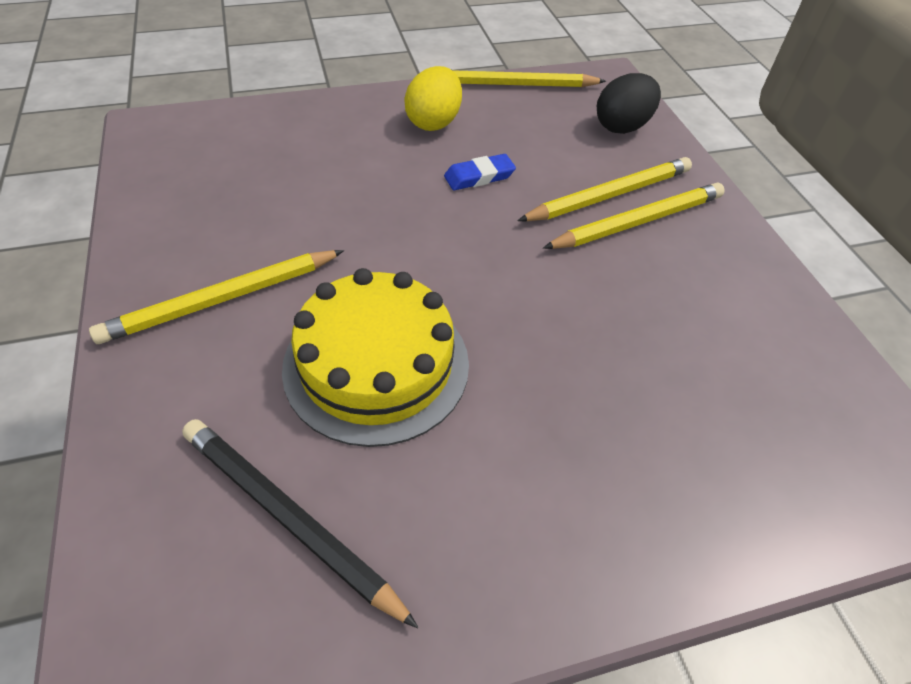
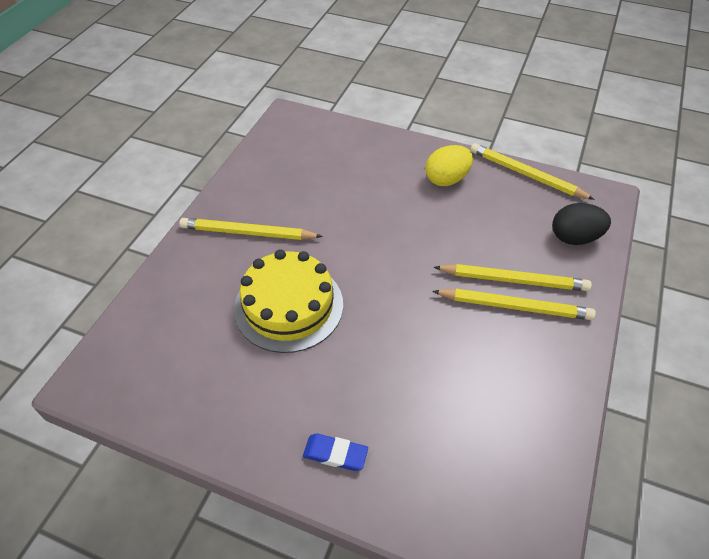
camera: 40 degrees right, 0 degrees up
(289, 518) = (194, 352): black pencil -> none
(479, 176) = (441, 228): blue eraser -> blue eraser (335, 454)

□ □ □ □ □

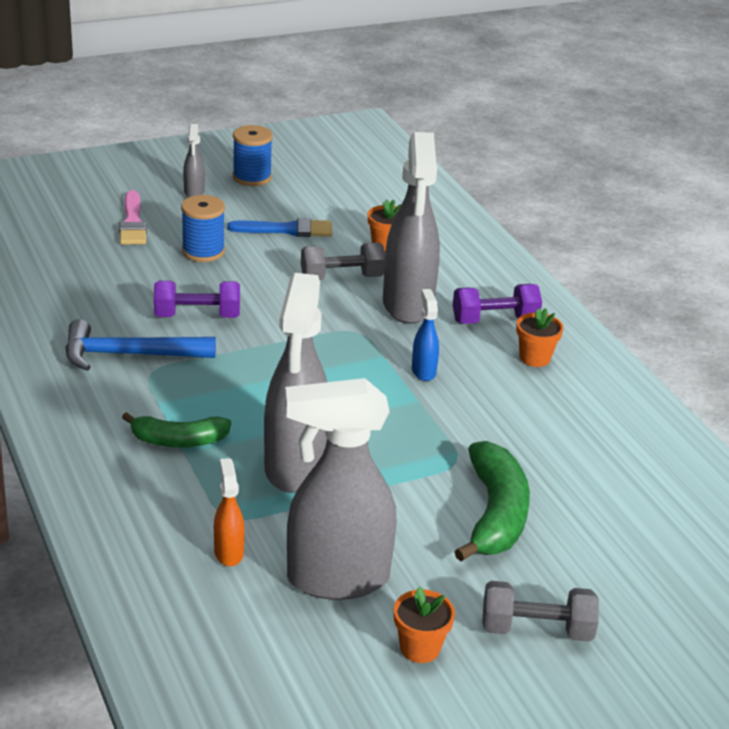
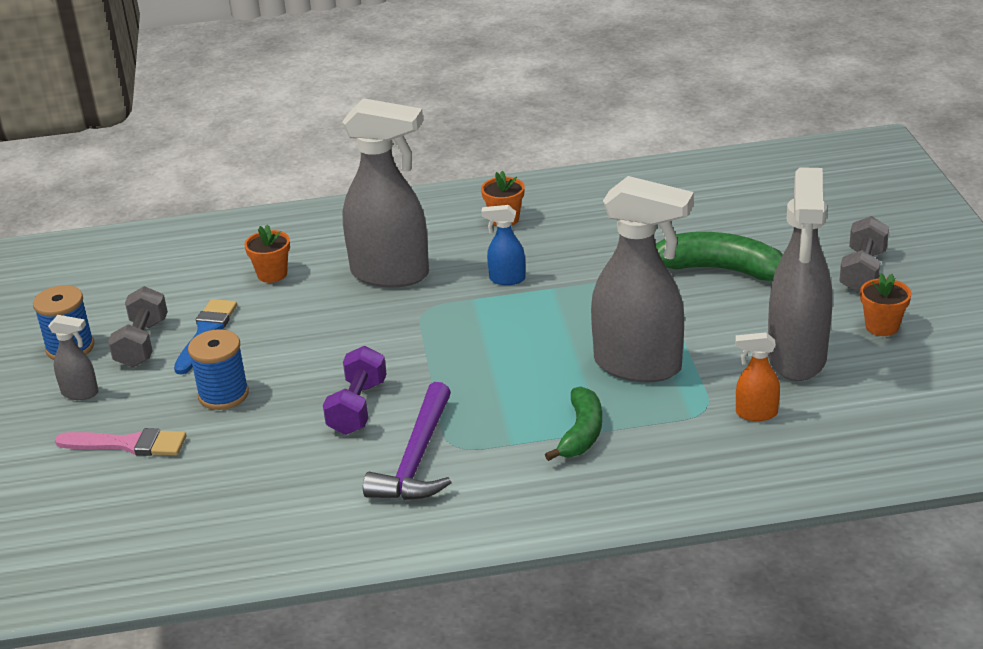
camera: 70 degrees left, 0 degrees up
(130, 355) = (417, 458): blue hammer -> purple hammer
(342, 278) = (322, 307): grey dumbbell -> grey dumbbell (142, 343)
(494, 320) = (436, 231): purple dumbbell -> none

□ □ □ □ □

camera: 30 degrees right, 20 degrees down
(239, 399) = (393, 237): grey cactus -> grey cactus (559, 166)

□ □ □ □ □

**Task goal:** Once you find the line with "camera: 40 degrees right, 0 degrees up" in the entries above, output it and each line after it up to and including the line with "(479, 176) = (441, 228): blue", and nothing else.

**Reply:**
camera: 40 degrees right, 0 degrees up
(289, 518) = (194, 352): black pencil -> none
(479, 176) = (441, 228): blue eraser -> blue eraser (335, 454)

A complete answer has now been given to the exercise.